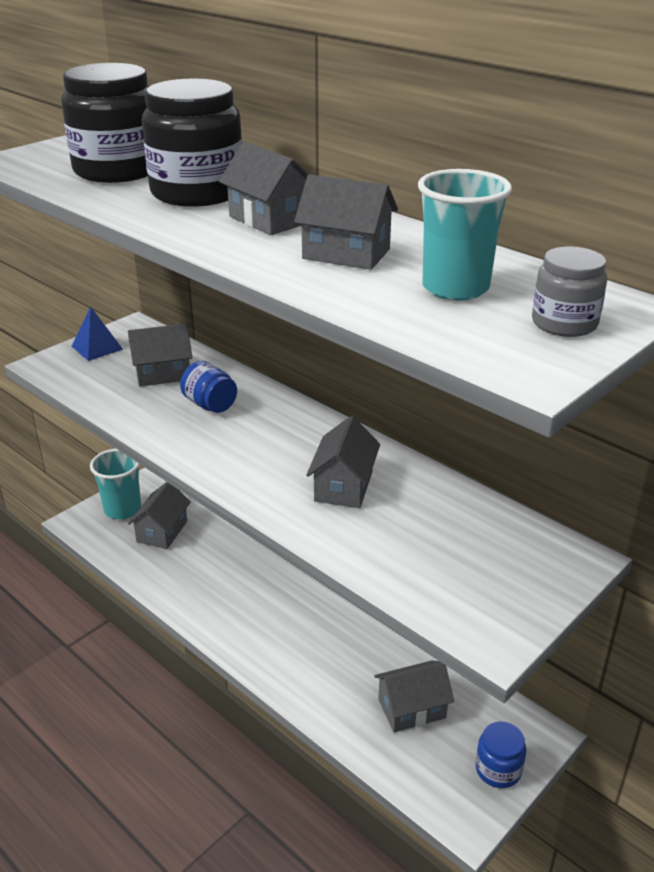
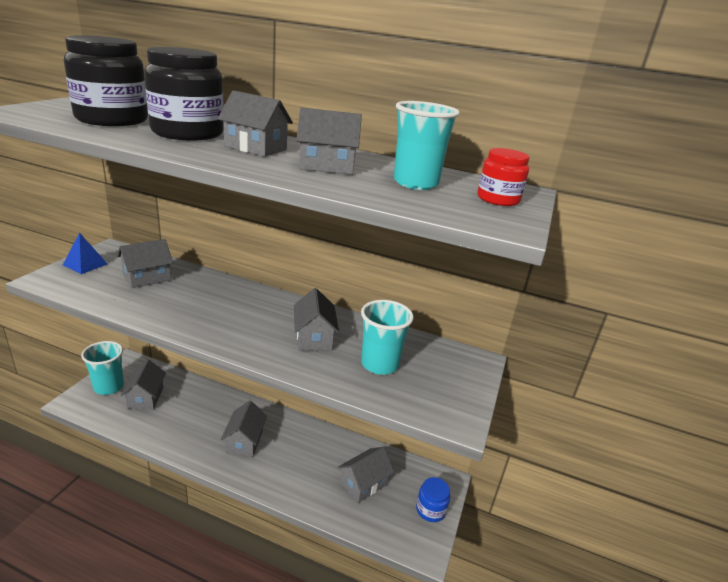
camera: 25 degrees left, 5 degrees down
(210, 405) = (193, 295): blue jar -> none
(268, 614) = (244, 441): none -> grey house
(418, 539) = (379, 364): none -> turquoise cup
(564, 323) = (498, 199): grey jar -> red jar

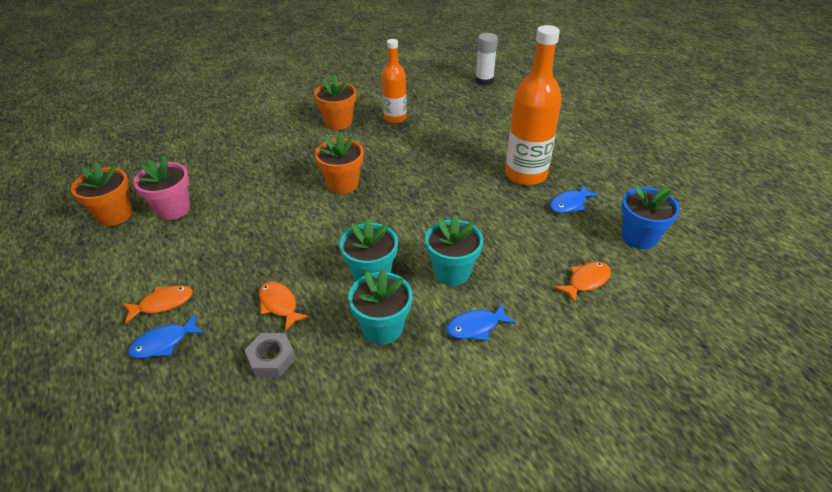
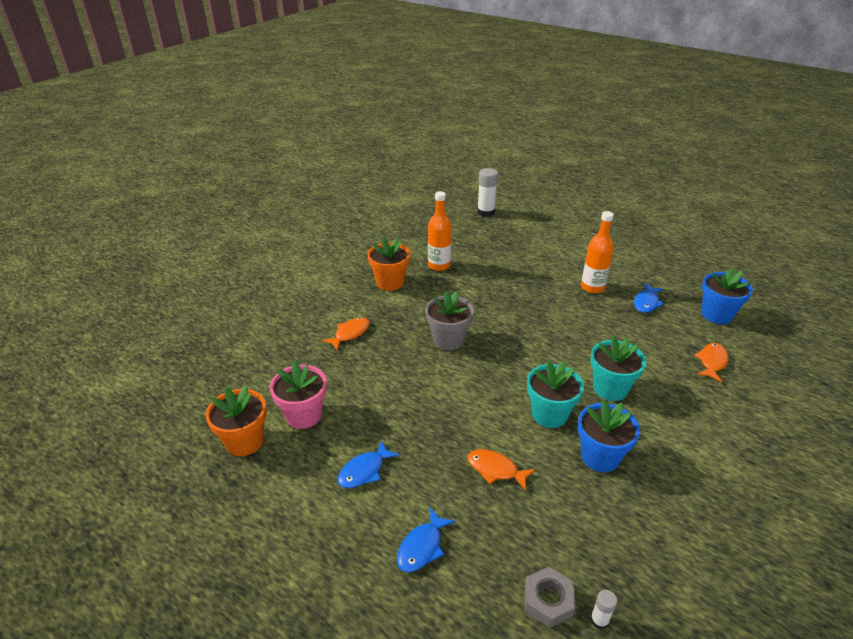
camera: 25 degrees left, 5 degrees down
(163, 303) = (384, 510): orange fish -> orange fish (350, 333)
(246, 464) = (599, 620): none -> white glue stick
(271, 359) = (534, 520): grey nut -> grey nut (548, 600)
(343, 184) = (448, 340): orange flower pot -> grey flower pot
(382, 328) = (600, 456): turquoise flower pot -> blue flower pot
(476, 327) = (668, 428): blue fish -> blue fish (364, 471)
(525, 174) = (592, 287): orange bottle -> orange bottle, size x0.62

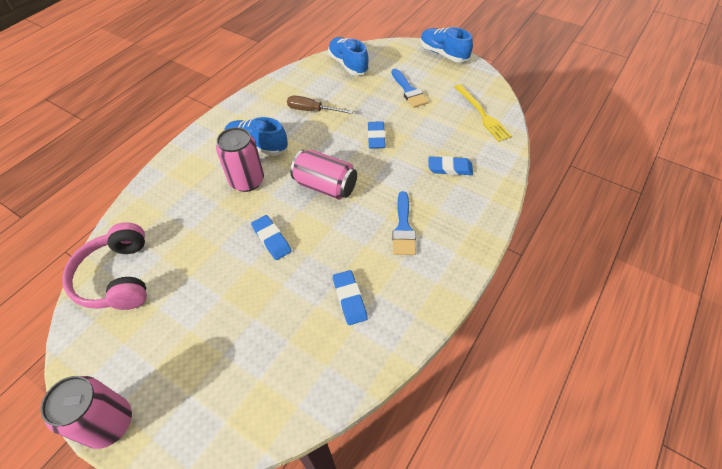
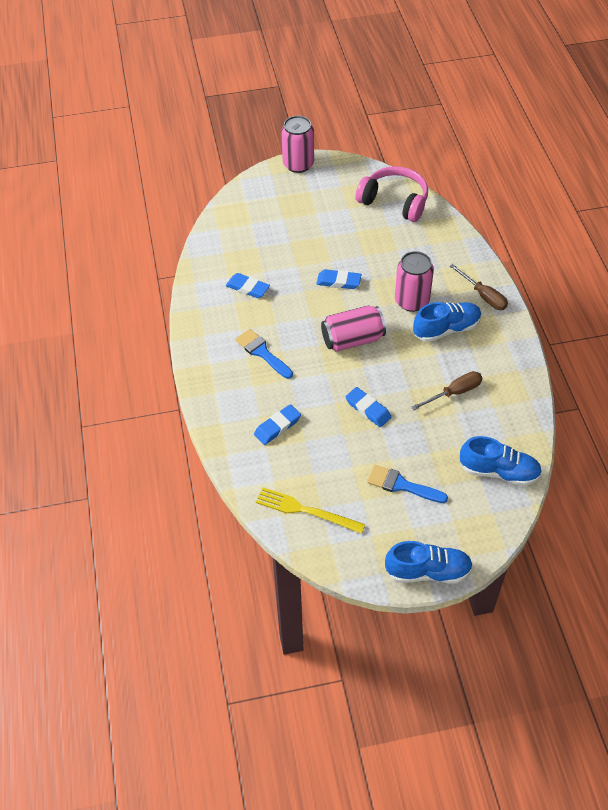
camera: 135 degrees right, 0 degrees up
(201, 148) = (483, 296): none -> brown screwdriver

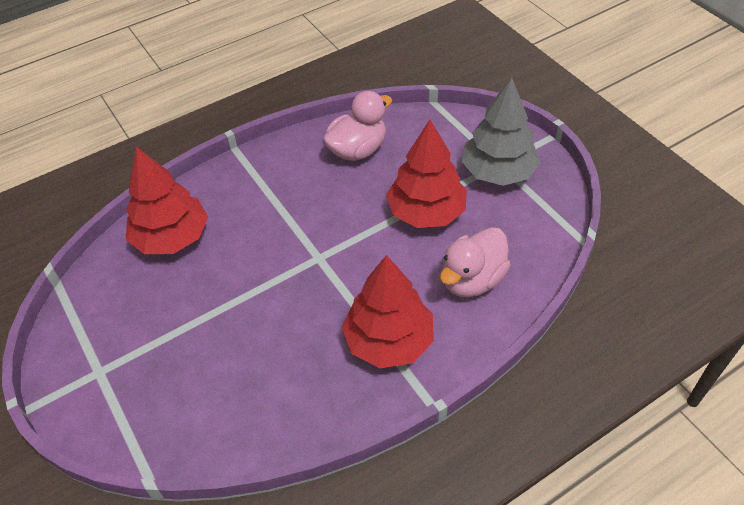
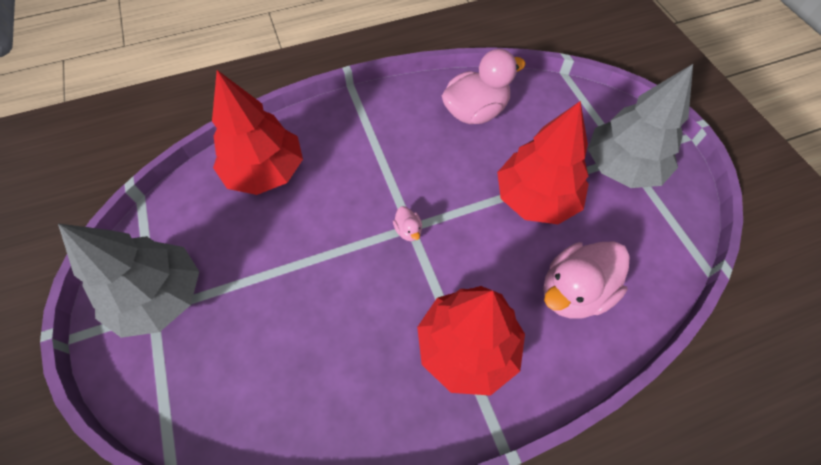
camera: 10 degrees right, 10 degrees up
(101, 359) = (160, 297): none -> grey tree
(317, 260) = (408, 230): none -> pink duck

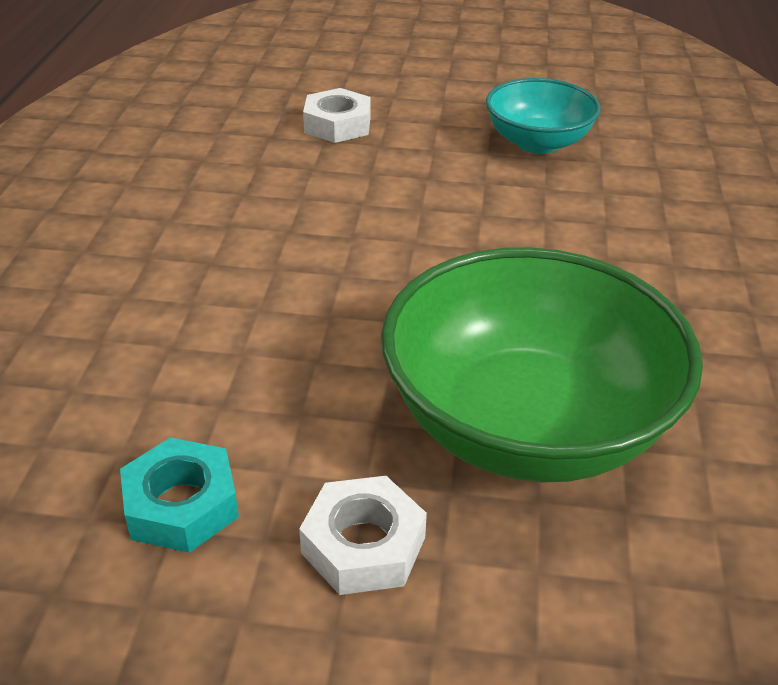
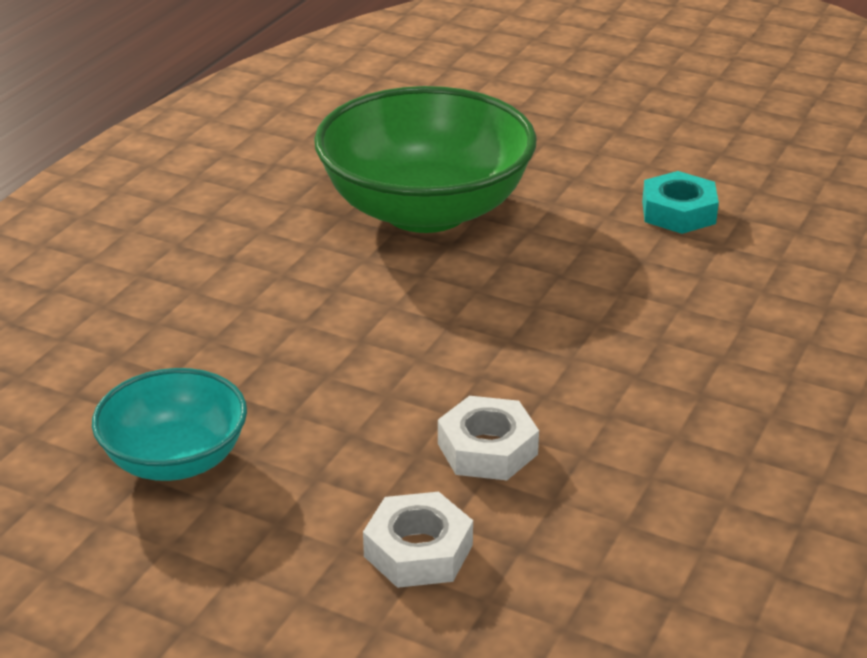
camera: 160 degrees left, 5 degrees down
(363, 545) = (568, 177): white nut -> white nut (487, 449)

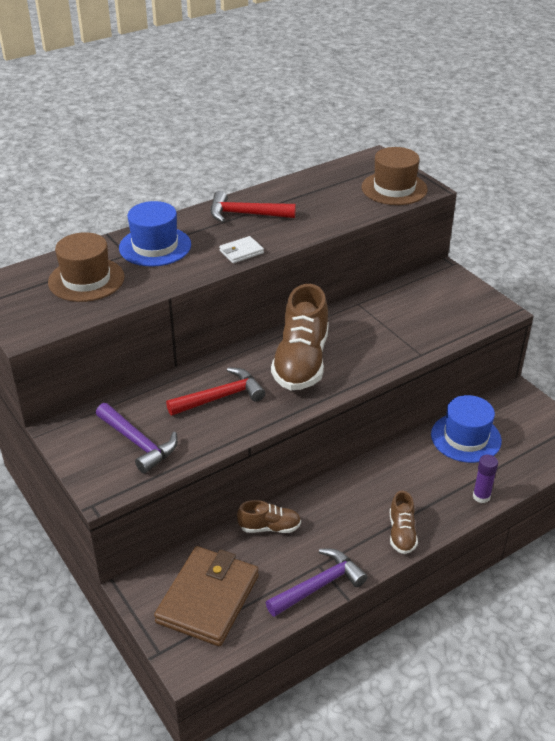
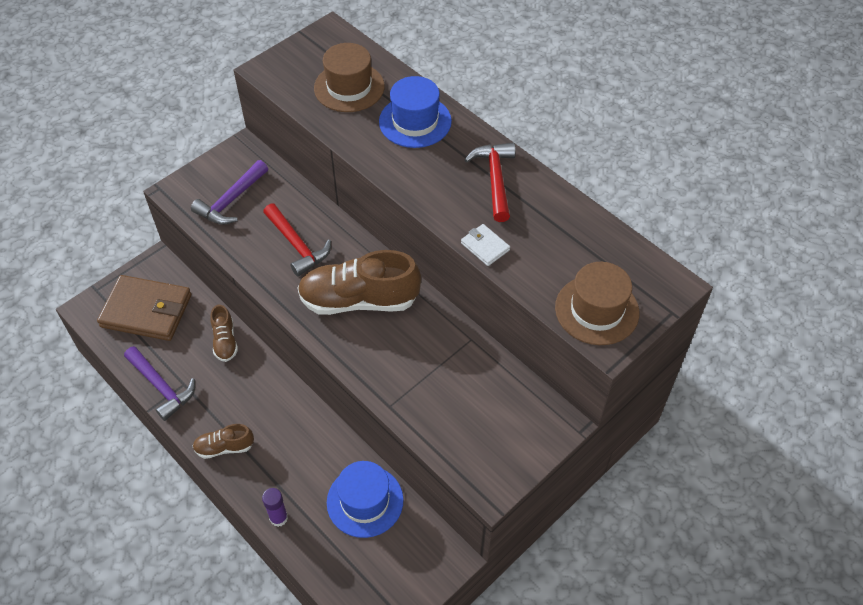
camera: 80 degrees right, 15 degrees up
(241, 252) = (419, 188): white wallet -> white wallet (485, 246)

————

Try it: Tally up the lines of the data above where the string "orange" appears, and give only the count.

Result of the exercise: 3